## Task details:
Below are the records; copy exactly the stretch from the line containing "ENC pin CLK: D3 -> D7" through the line containing "RTC pin SDA: D3 -> D4", both ends included, and nothing else.

## Task input:
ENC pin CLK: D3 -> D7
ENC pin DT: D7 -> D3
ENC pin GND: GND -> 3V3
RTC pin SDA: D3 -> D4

...

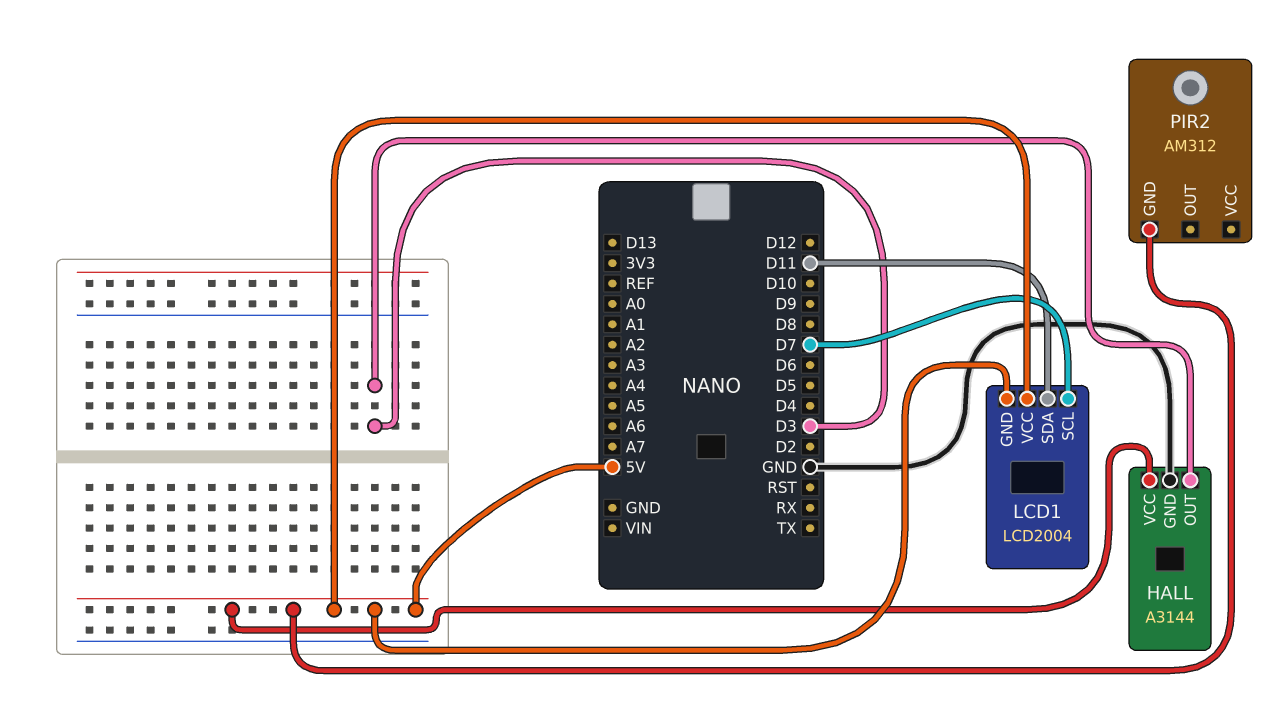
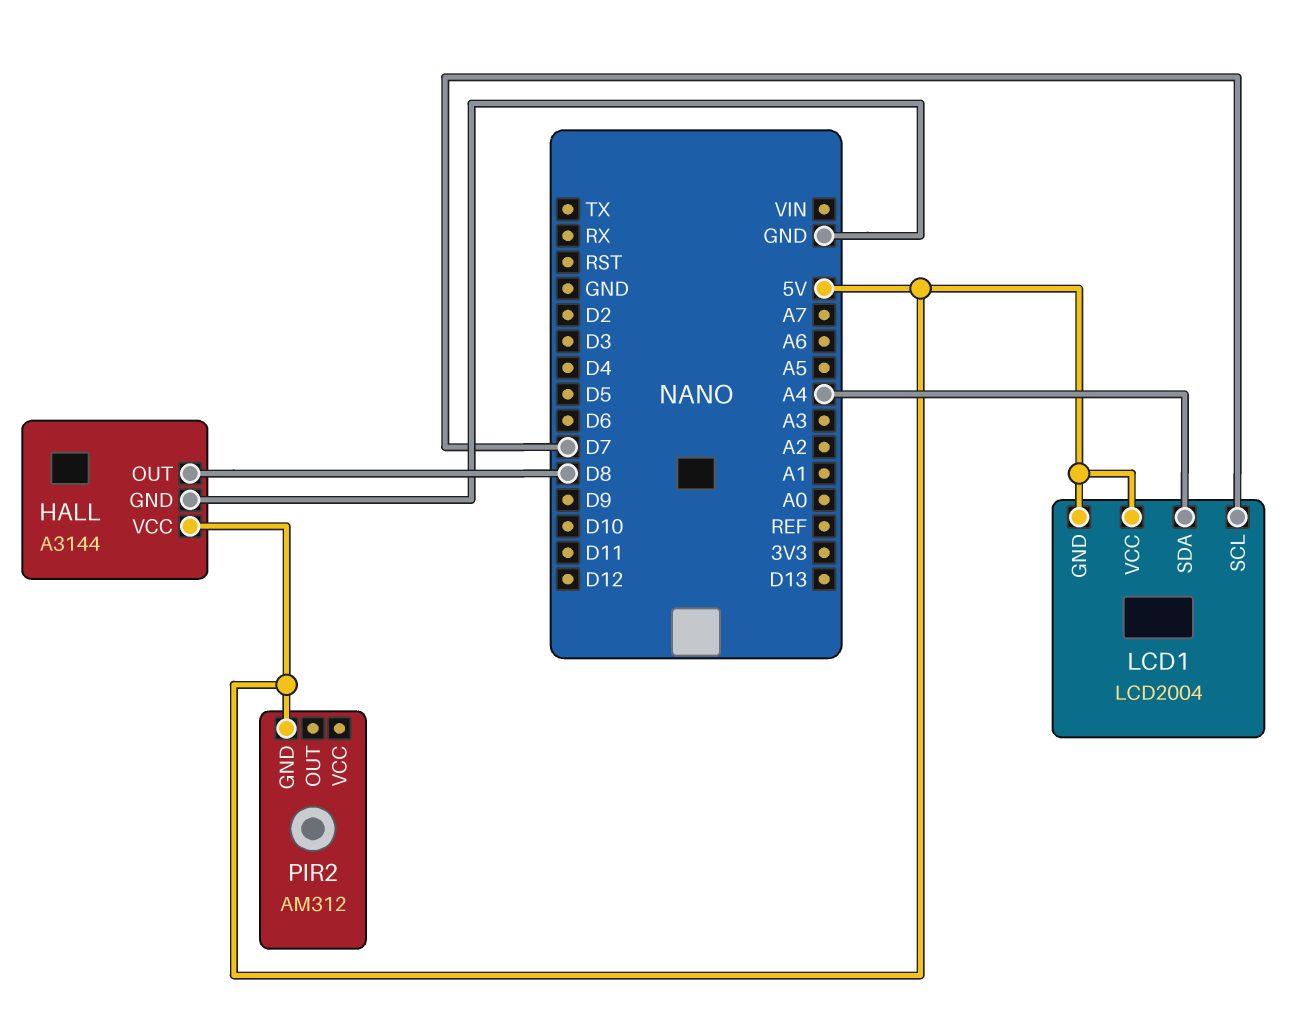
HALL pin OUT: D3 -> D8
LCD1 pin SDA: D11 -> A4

* * *

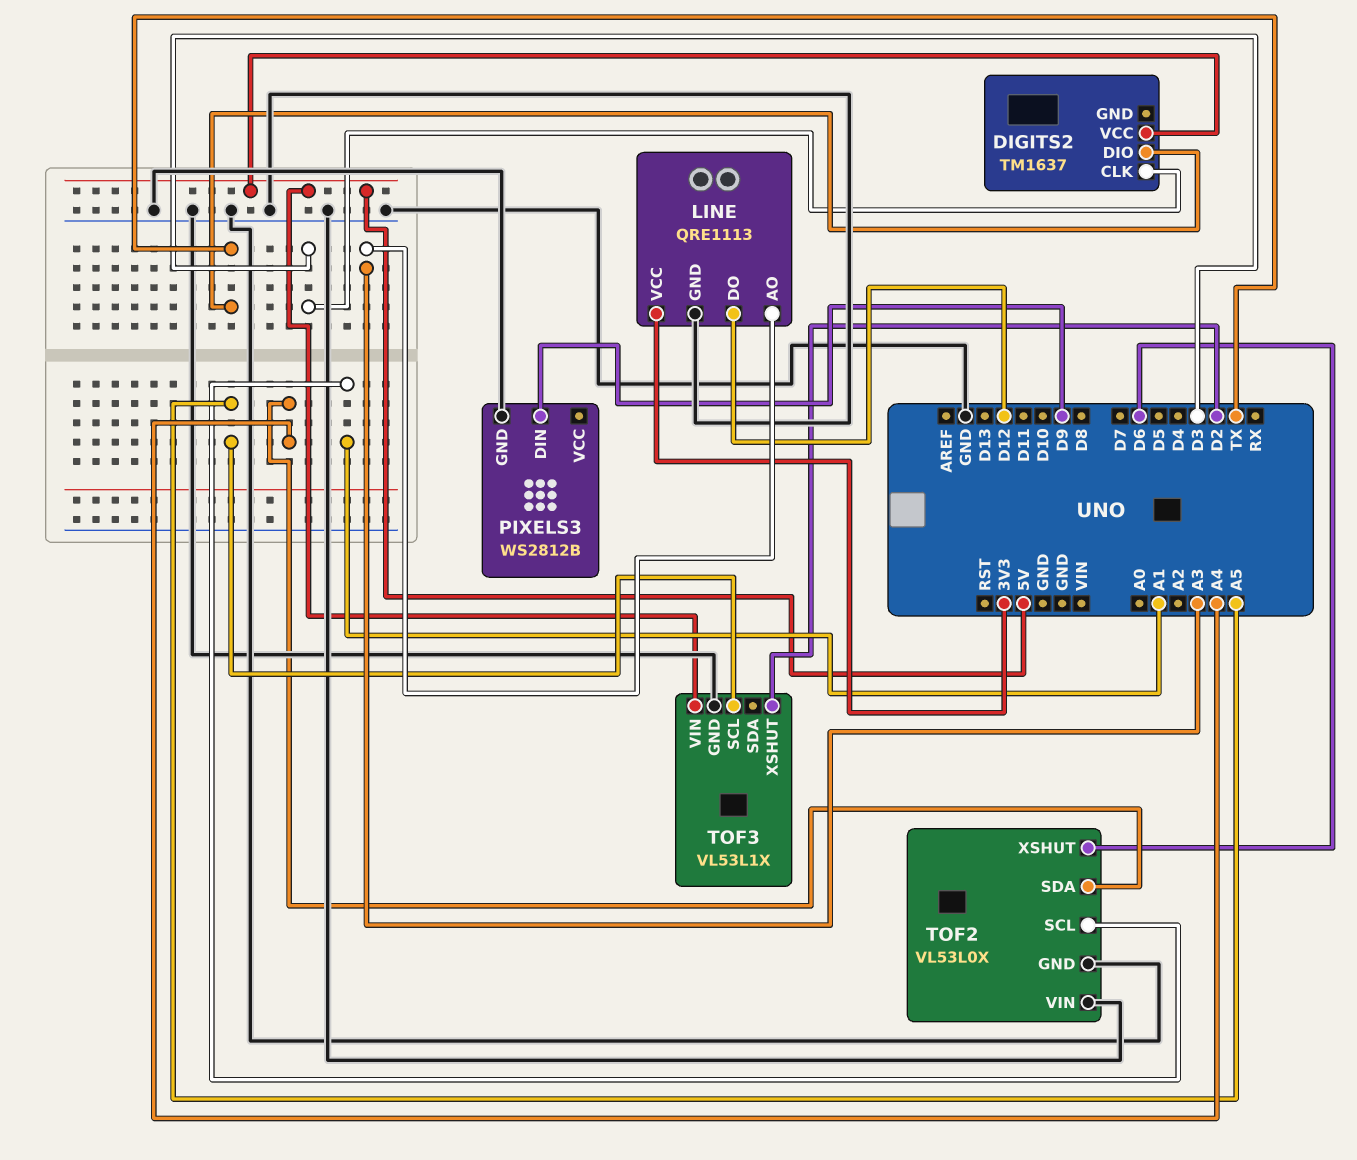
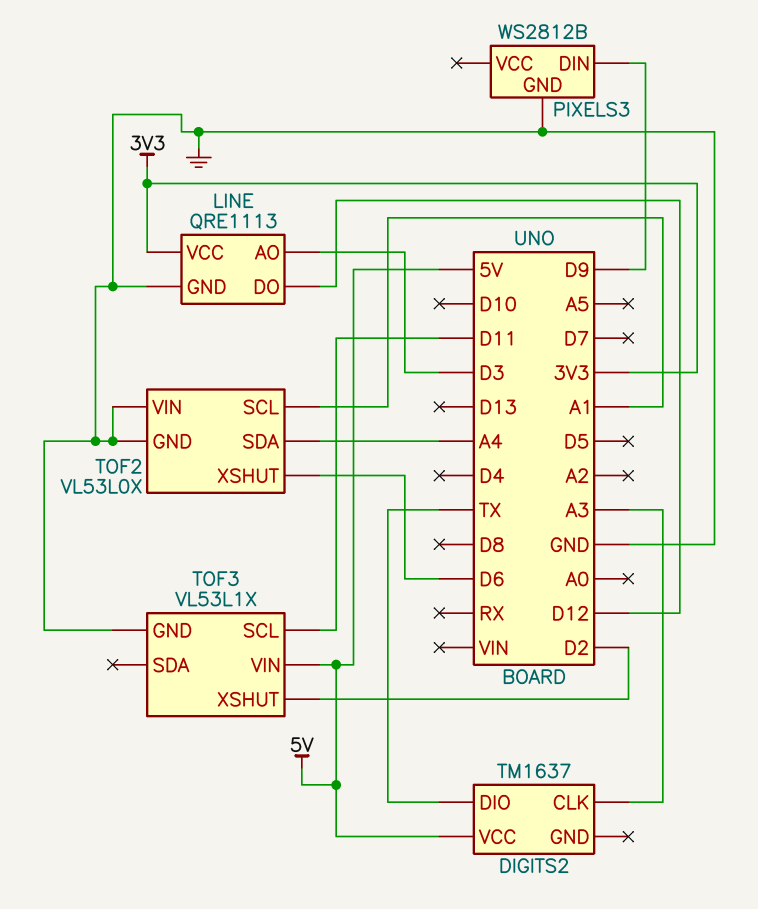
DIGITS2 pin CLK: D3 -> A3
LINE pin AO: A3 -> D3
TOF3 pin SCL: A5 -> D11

## Exercise solution:
ENC pin CLK: D3 -> D7
ENC pin DT: D7 -> D3
ENC pin GND: GND -> 3V3
RTC pin SDA: D3 -> D4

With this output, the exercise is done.